Task directions.
Set down exact lines only, from the line with "purple glue stick: 4 -> 2" through the last line of the material below, with every picture left out.
──────── Available data ────────
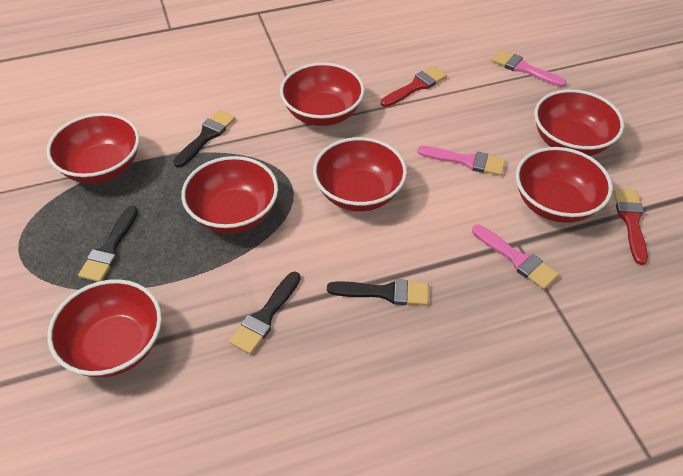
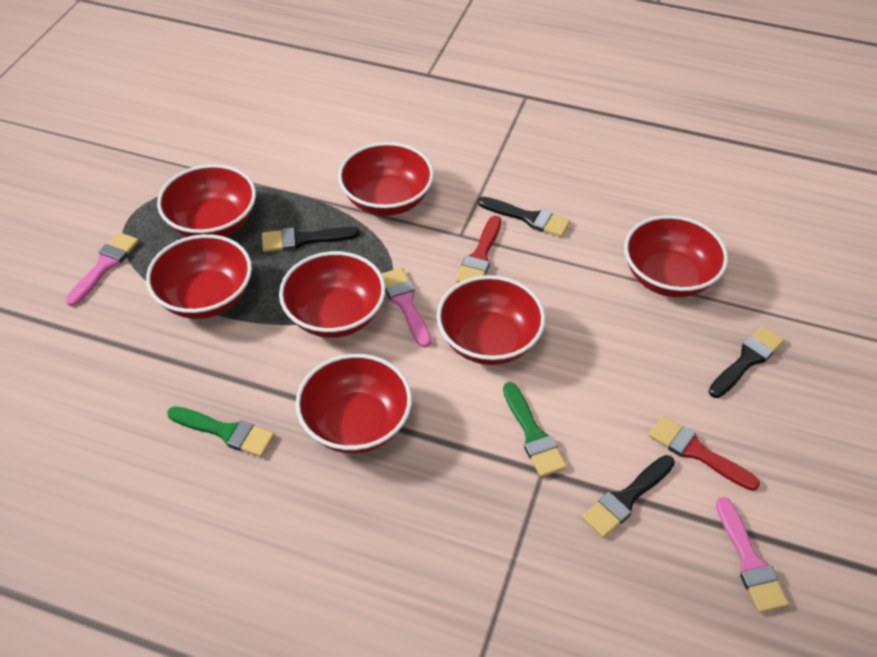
green brush: 0 -> 2

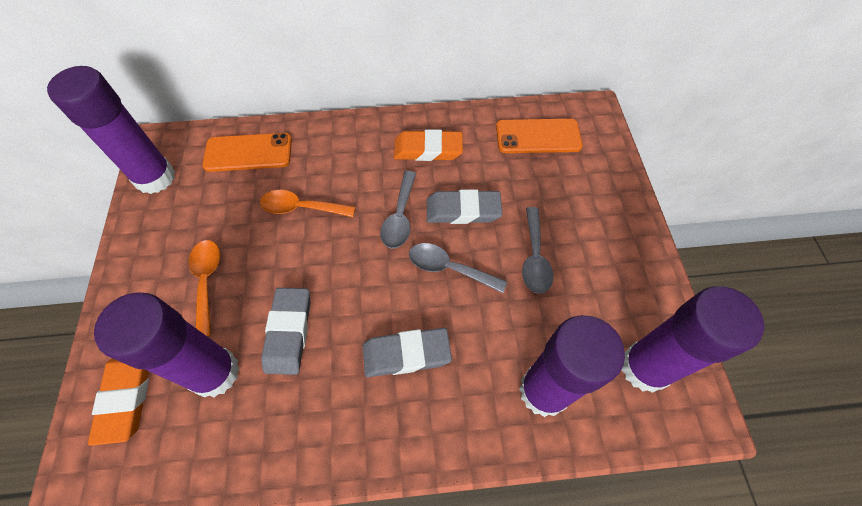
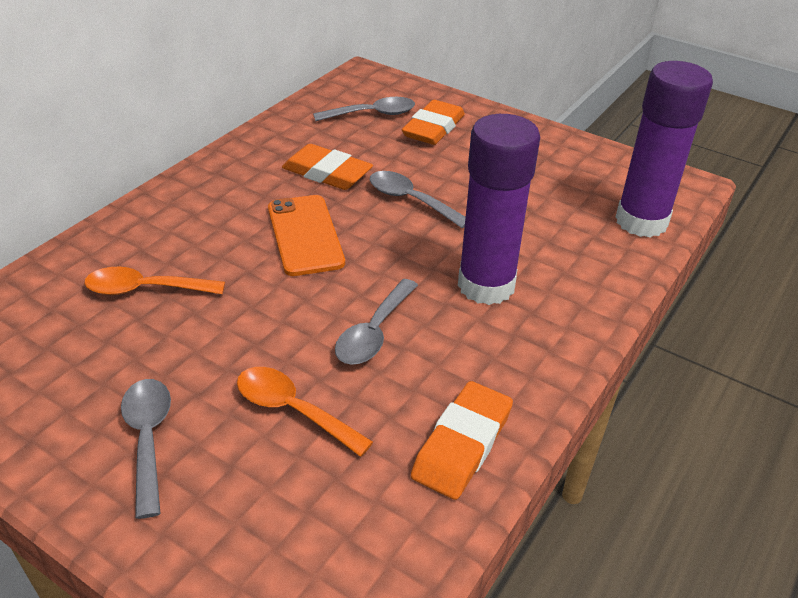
grey eraser: 3 -> 0
grey spoon: 3 -> 4
orange eraser: 2 -> 3
orange phone: 2 -> 1
purple glue stick: 4 -> 2

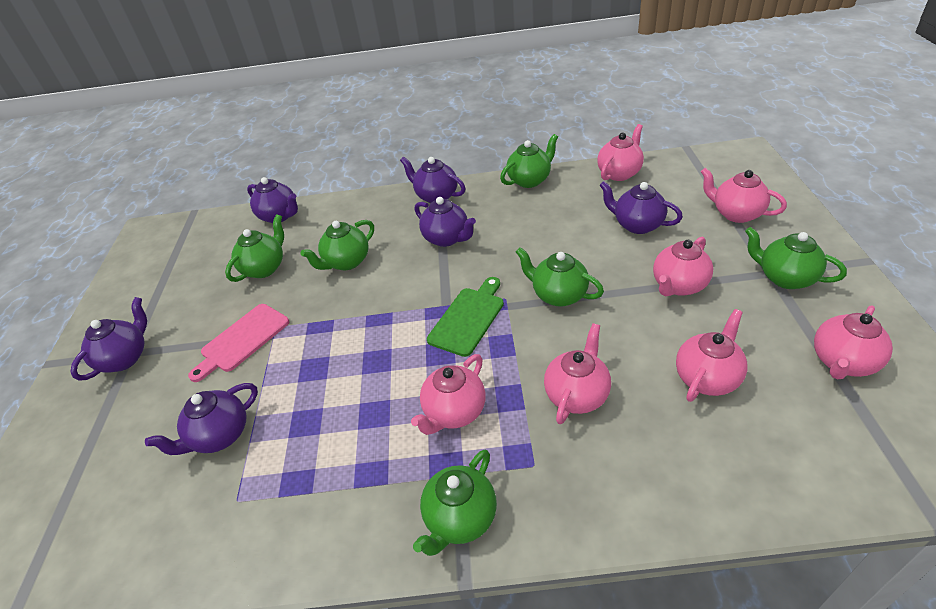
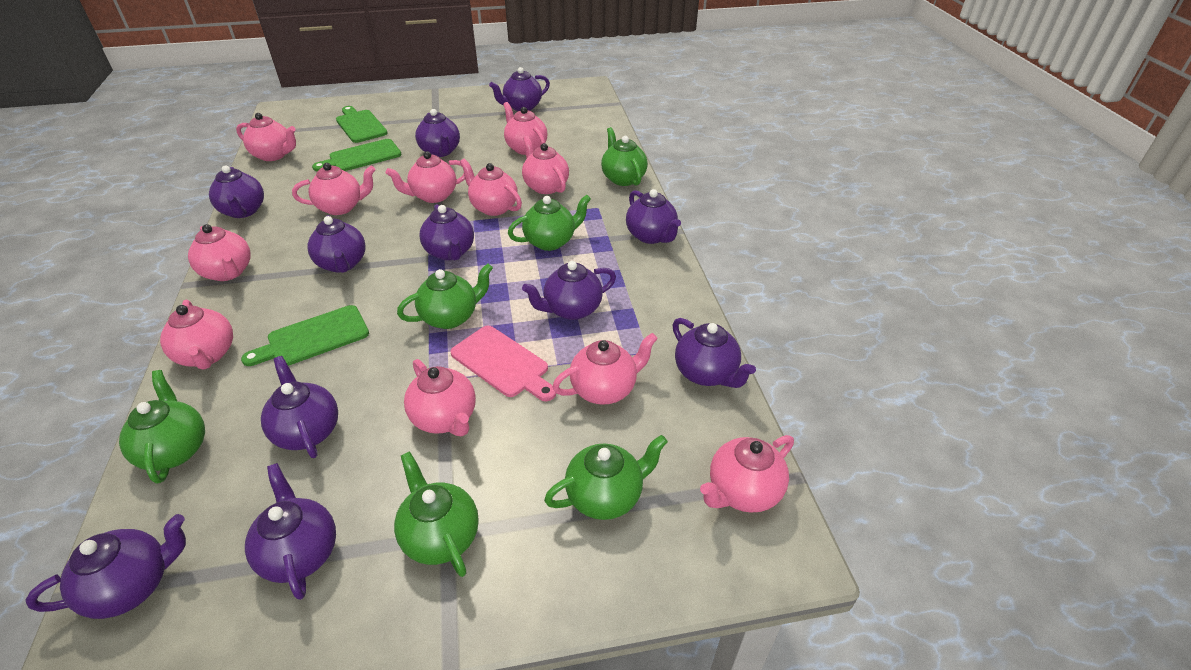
green cutting board: 1 -> 3
pink teapot: 7 -> 11
purple teapot: 6 -> 11

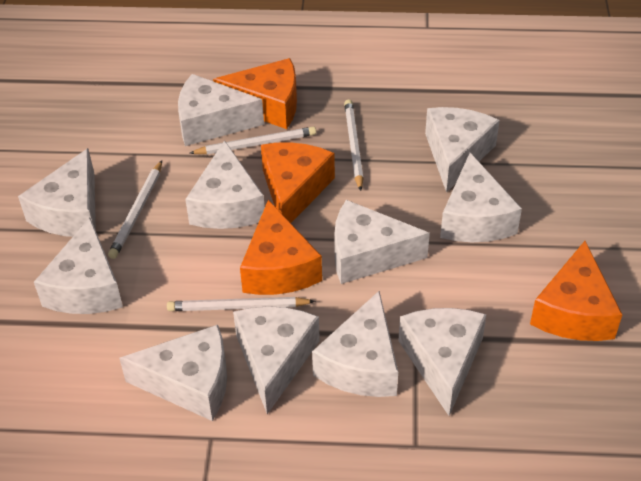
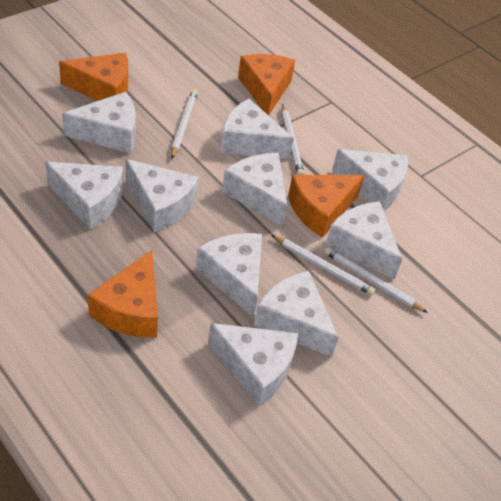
white cheese: 11 -> 10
────────
Response to the exercise.
purple glue stick: 4 -> 2

green cutting board: 1 -> 3
pink teapot: 7 -> 11
purple teapot: 6 -> 11

white cheese: 11 -> 10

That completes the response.